TASK PROMPT »
Nothing but an exact reprint of the records is to be returned.

DATA »

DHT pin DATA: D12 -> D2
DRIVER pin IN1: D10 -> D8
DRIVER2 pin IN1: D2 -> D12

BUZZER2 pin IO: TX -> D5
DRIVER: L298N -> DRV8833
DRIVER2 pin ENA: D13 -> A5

TASK ANSWER »
DHT pin DATA: D12 -> D2
DRIVER pin IN1: D10 -> D8
DRIVER2 pin IN1: D2 -> D12

BUZZER2 pin IO: TX -> D5
DRIVER: L298N -> DRV8833
DRIVER2 pin ENA: D13 -> A5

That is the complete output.